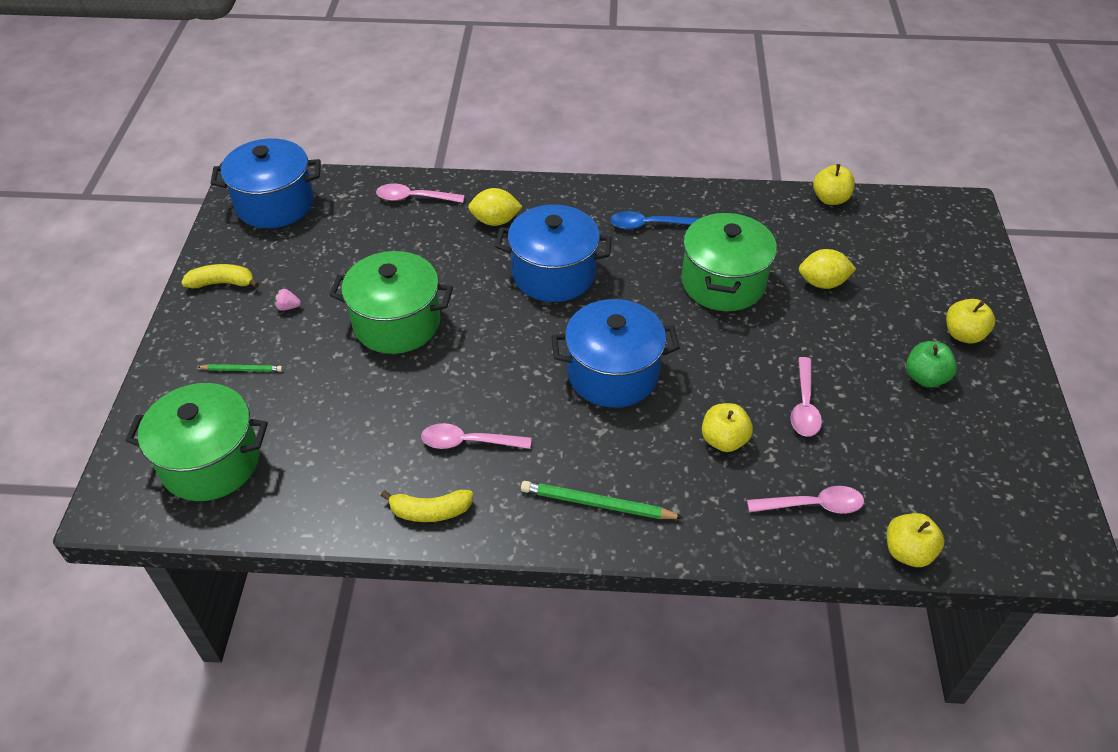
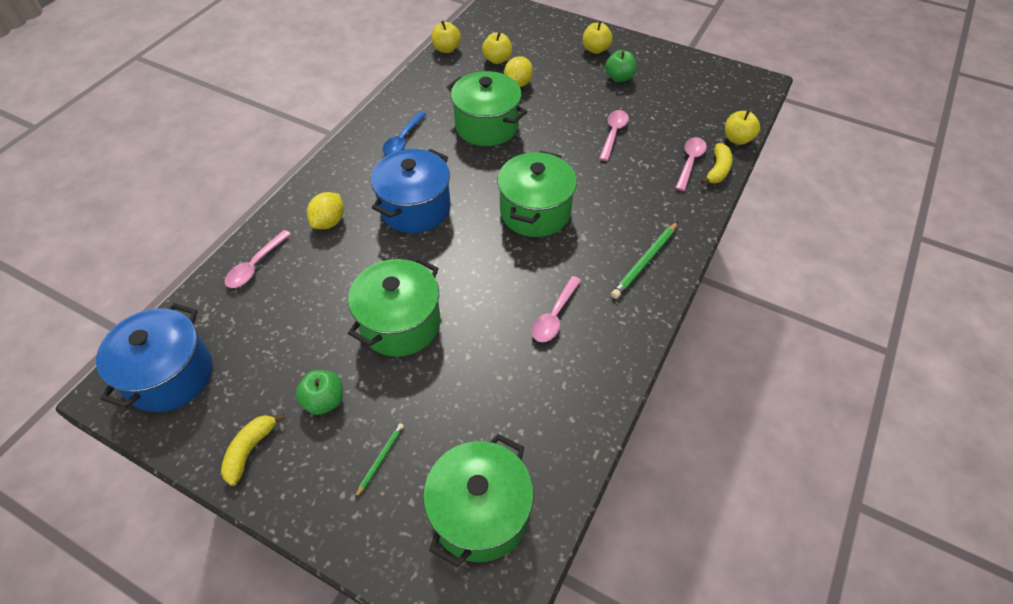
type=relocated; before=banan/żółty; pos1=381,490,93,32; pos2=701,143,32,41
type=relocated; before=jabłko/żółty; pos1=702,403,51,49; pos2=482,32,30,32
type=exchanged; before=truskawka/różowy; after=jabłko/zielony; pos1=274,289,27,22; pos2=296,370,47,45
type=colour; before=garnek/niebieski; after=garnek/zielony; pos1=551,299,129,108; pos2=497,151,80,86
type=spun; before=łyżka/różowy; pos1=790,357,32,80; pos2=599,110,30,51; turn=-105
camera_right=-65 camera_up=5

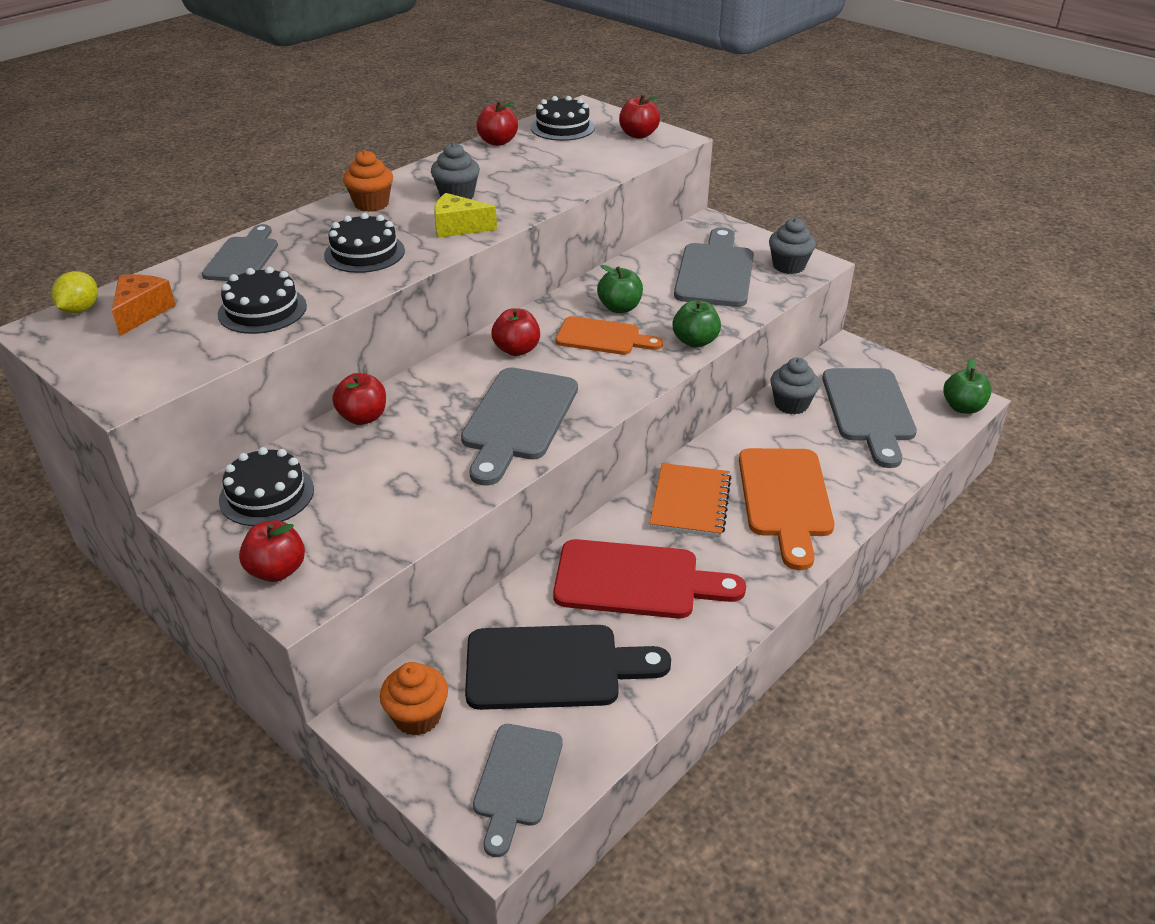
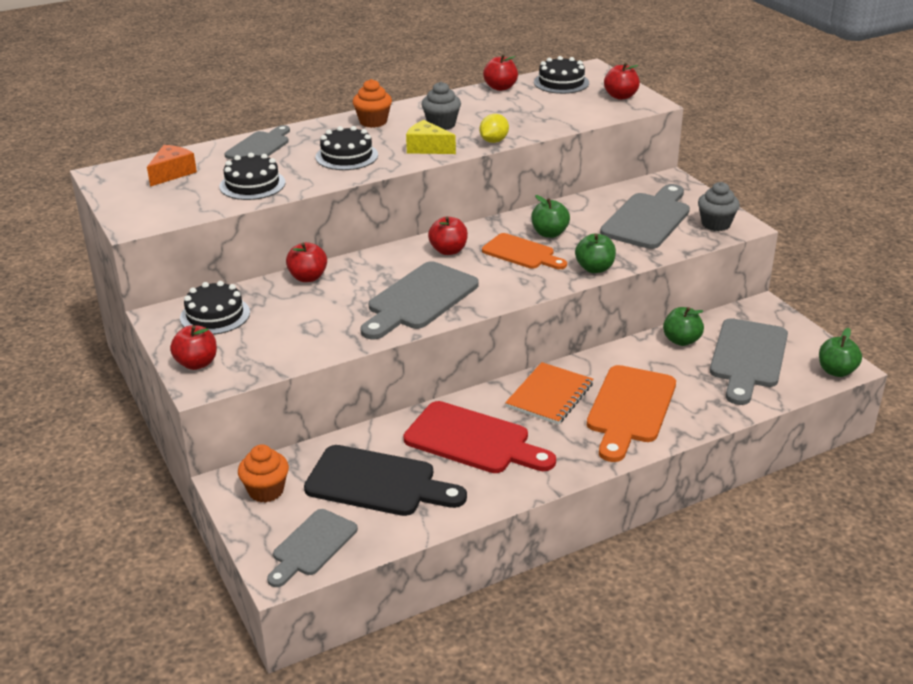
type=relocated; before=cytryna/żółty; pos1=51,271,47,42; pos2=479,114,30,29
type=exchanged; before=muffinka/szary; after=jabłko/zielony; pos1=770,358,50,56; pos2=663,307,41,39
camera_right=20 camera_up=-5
---
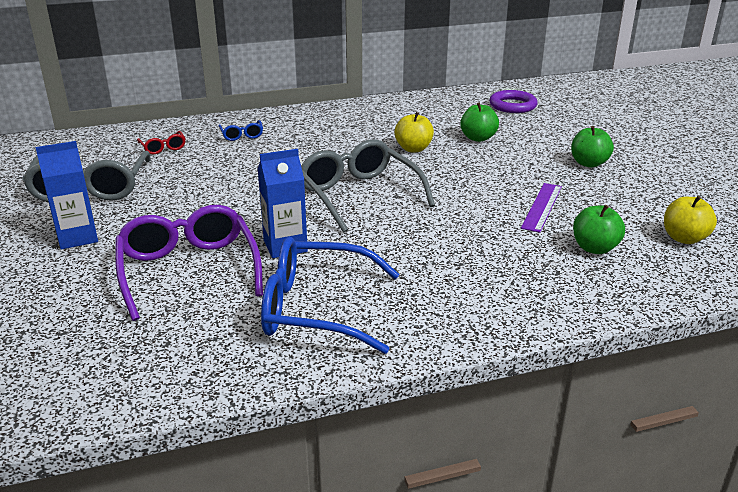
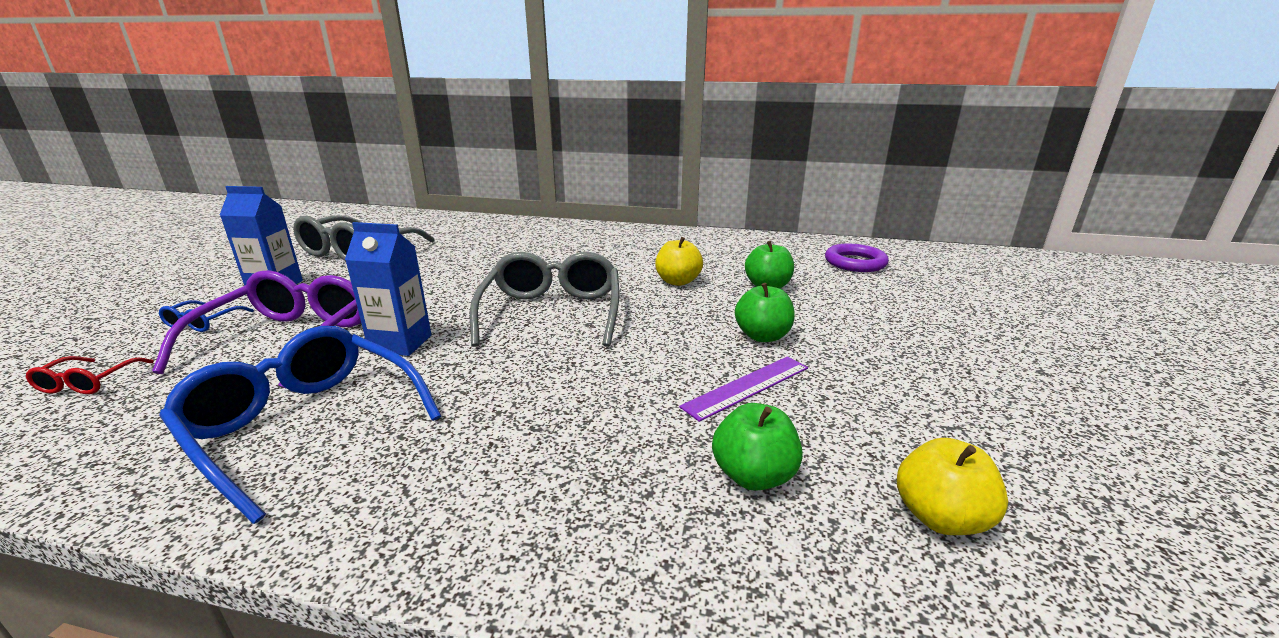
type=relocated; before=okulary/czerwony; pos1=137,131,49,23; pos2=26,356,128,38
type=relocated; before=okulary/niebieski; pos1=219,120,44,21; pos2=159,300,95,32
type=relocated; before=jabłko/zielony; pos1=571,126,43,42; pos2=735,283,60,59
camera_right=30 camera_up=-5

**Prompt:** From the data above, output only the lines between the line containing "type=relocated; before=banan/żółty; pos1=381,490,93,32;" and the line containing "type=colour; before=garnek/niebieski; after=garnek/zielony;", inclusive, exactly as written.

**Solution:**
type=relocated; before=banan/żółty; pos1=381,490,93,32; pos2=701,143,32,41
type=relocated; before=jabłko/żółty; pos1=702,403,51,49; pos2=482,32,30,32
type=exchanged; before=truskawka/różowy; after=jabłko/zielony; pos1=274,289,27,22; pos2=296,370,47,45
type=colour; before=garnek/niebieski; after=garnek/zielony; pos1=551,299,129,108; pos2=497,151,80,86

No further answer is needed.